(Beginning of Data for processing)

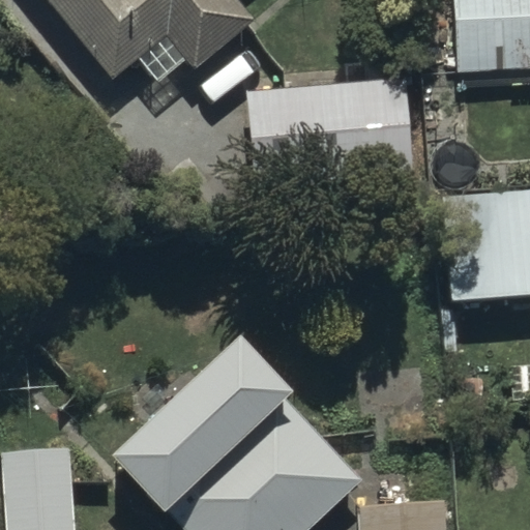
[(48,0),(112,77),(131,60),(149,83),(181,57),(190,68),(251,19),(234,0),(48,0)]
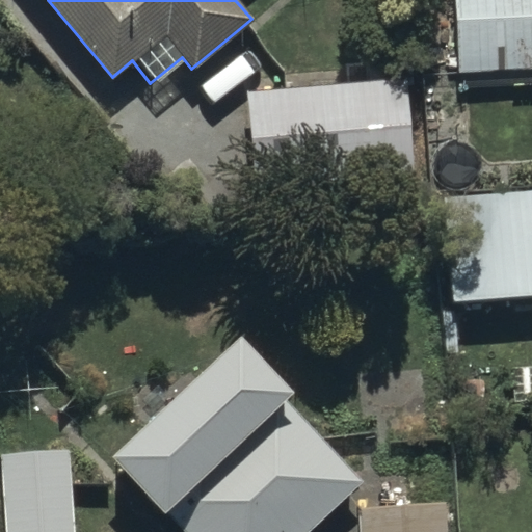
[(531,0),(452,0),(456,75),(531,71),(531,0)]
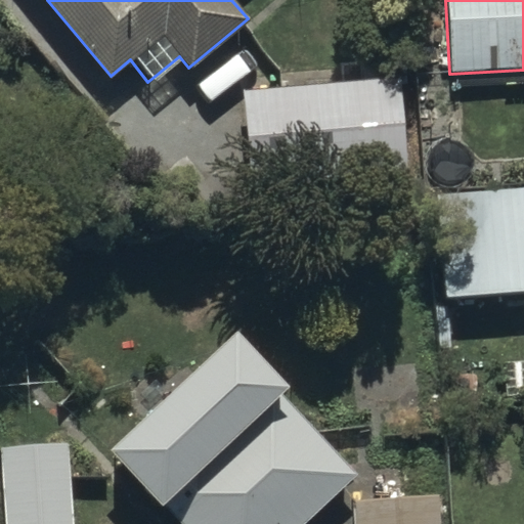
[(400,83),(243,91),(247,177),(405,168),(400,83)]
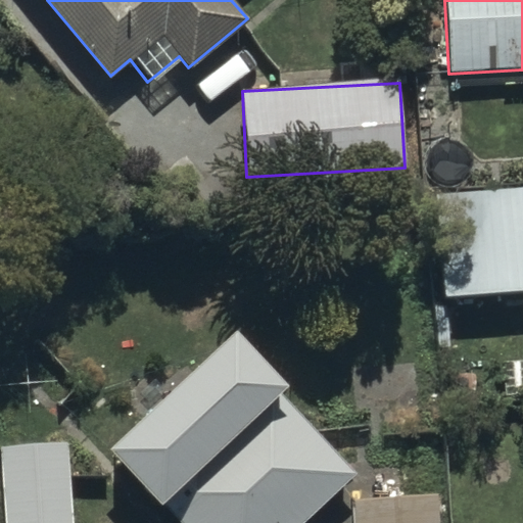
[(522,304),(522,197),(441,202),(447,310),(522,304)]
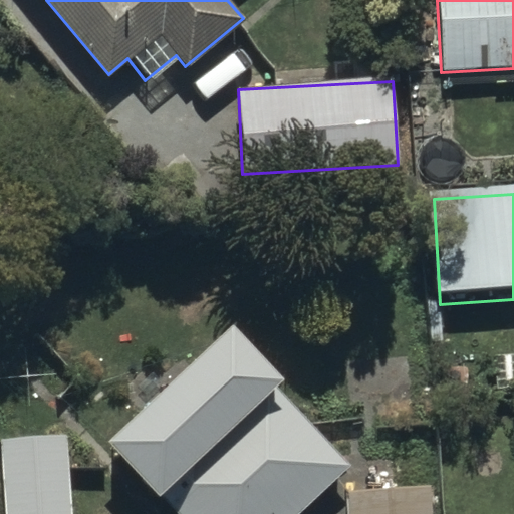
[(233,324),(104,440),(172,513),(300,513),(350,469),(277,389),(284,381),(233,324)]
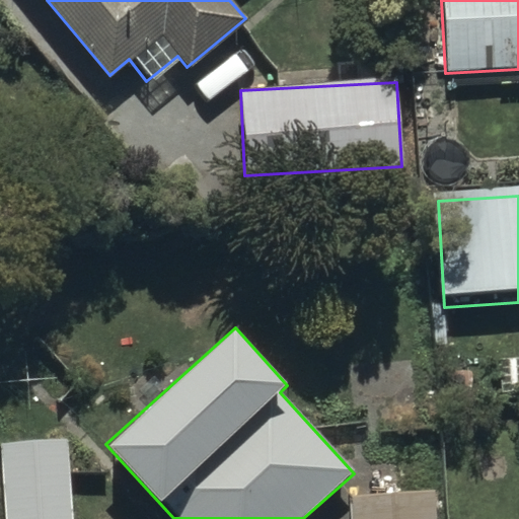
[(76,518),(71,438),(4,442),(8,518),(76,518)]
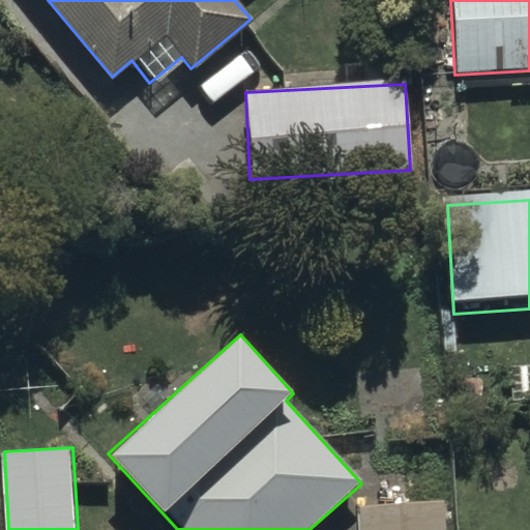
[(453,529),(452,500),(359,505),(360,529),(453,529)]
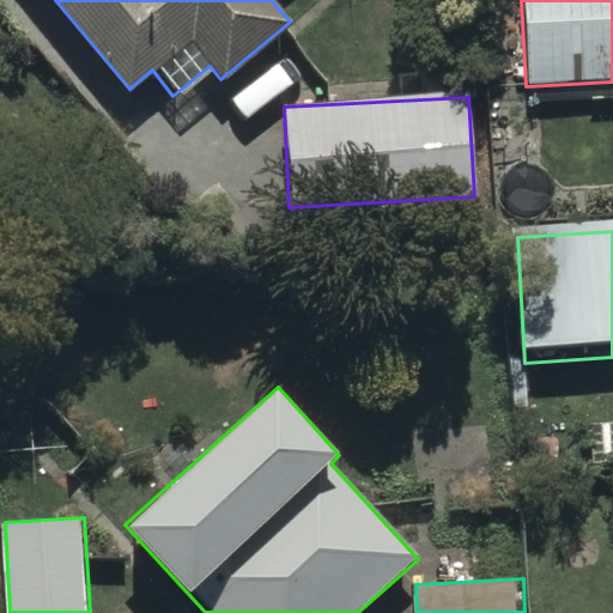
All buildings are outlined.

(End of Data for processing)

→ Required action: Write the entries above out again exactly, omitting each image.

→ Result of the task:
[(48,0),(112,77),(131,60),(149,83),(181,57),(190,68),(251,19),(234,0),(48,0)]
[(531,0),(452,0),(456,75),(531,71),(531,0)]
[(400,83),(243,91),(247,177),(405,168),(400,83)]
[(522,304),(522,197),(441,202),(447,310),(522,304)]
[(233,324),(104,440),(172,513),(300,513),(350,469),(277,389),(284,381),(233,324)]
[(76,518),(71,438),(4,442),(8,518),(76,518)]
[(453,529),(452,500),(359,505),(360,529),(453,529)]
All buildings are outlined.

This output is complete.